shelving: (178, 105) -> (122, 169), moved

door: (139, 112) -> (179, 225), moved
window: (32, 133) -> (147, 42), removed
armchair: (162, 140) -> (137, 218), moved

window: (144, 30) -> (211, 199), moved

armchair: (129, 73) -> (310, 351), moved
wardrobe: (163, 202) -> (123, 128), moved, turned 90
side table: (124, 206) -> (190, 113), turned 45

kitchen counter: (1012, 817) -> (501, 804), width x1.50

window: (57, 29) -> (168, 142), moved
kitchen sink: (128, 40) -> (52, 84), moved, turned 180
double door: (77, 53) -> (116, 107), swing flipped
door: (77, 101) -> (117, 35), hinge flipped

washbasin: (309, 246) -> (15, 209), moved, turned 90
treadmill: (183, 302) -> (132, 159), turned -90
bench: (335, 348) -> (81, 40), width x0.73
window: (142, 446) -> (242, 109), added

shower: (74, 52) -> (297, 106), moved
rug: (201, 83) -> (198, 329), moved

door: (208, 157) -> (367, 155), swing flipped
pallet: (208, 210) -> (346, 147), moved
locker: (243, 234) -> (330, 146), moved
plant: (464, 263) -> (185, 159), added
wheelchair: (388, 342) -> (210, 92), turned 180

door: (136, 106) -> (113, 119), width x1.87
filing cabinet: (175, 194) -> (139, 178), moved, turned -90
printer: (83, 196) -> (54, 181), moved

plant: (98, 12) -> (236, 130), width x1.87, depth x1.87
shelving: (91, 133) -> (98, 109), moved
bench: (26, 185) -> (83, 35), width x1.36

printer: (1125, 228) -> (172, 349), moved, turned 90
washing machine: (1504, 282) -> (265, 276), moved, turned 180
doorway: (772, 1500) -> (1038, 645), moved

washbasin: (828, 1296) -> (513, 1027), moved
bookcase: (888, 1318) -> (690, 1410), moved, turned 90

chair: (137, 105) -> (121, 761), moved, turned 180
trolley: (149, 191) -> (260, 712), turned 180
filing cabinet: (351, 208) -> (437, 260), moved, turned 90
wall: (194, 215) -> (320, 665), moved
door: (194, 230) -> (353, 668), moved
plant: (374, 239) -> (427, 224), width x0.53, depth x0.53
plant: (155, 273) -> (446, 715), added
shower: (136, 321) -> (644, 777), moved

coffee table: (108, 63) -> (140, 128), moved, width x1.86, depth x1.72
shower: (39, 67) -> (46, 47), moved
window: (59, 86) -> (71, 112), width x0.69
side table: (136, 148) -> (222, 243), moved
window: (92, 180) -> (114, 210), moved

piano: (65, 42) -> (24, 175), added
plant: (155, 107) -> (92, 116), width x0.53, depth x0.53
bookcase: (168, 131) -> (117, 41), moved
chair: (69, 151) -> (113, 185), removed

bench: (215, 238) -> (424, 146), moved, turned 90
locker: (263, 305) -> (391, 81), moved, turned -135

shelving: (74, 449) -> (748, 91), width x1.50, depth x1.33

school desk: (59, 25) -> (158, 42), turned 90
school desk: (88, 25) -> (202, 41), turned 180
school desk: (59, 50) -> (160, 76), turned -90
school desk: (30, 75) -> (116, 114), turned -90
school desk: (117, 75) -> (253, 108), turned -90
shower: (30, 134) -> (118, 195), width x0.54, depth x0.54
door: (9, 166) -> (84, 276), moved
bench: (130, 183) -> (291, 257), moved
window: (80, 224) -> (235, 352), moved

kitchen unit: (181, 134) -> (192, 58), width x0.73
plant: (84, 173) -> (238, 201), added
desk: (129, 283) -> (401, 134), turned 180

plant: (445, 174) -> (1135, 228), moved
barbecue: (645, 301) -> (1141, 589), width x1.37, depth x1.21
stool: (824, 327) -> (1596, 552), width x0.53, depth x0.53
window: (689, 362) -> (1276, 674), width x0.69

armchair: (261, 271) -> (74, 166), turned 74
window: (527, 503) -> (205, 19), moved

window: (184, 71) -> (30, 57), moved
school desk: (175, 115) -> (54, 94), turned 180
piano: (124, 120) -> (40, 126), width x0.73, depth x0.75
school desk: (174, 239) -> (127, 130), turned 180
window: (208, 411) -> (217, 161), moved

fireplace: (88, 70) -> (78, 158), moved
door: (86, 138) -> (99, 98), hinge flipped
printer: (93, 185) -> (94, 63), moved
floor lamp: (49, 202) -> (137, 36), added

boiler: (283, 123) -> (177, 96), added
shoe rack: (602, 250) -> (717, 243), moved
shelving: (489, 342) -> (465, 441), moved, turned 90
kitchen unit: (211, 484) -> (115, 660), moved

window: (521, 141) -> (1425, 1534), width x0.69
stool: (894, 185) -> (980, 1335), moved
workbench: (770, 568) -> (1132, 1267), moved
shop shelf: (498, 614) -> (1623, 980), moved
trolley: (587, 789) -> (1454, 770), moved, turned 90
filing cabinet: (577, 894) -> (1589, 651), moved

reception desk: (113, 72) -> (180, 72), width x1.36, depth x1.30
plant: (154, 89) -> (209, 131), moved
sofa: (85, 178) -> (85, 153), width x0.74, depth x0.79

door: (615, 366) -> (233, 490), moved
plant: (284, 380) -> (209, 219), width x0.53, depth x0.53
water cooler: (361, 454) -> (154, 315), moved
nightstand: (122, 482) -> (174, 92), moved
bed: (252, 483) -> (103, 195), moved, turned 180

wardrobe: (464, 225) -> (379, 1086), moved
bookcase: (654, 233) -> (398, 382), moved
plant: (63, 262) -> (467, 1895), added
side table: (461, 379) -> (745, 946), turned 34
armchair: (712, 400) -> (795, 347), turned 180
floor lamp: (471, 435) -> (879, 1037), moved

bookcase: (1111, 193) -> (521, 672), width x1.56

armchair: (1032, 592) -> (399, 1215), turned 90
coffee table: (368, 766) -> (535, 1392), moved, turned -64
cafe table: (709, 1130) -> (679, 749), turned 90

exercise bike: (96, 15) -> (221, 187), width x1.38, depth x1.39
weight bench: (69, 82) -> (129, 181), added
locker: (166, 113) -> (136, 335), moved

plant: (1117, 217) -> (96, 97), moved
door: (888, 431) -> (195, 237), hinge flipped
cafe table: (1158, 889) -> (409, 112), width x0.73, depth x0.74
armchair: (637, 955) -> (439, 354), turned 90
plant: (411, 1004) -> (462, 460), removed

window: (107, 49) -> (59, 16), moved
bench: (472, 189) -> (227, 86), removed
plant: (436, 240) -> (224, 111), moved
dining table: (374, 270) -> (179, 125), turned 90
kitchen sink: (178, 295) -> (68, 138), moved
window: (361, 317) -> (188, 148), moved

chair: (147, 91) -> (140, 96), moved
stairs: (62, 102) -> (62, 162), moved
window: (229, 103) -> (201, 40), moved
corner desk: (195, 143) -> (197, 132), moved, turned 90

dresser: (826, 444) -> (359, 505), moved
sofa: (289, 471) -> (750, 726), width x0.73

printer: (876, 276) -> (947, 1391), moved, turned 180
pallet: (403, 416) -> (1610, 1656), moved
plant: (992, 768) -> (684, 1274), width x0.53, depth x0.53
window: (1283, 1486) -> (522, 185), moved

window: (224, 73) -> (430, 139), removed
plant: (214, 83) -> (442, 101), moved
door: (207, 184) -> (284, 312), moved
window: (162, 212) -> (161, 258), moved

--------------------------------------------------

* ABOUT THIS TASK:
Return the entries above unchanged, starting at the first line and stopping after the line with "double door: (77, 53)".

* ANSWER SPACE:
shelving: (178, 105) -> (122, 169), moved

door: (139, 112) -> (179, 225), moved
window: (32, 133) -> (147, 42), removed
armchair: (162, 140) -> (137, 218), moved

window: (144, 30) -> (211, 199), moved

armchair: (129, 73) -> (310, 351), moved
wardrobe: (163, 202) -> (123, 128), moved, turned 90
side table: (124, 206) -> (190, 113), turned 45

kitchen counter: (1012, 817) -> (501, 804), width x1.50

window: (57, 29) -> (168, 142), moved
kitchen sink: (128, 40) -> (52, 84), moved, turned 180
double door: (77, 53) -> (116, 107), swing flipped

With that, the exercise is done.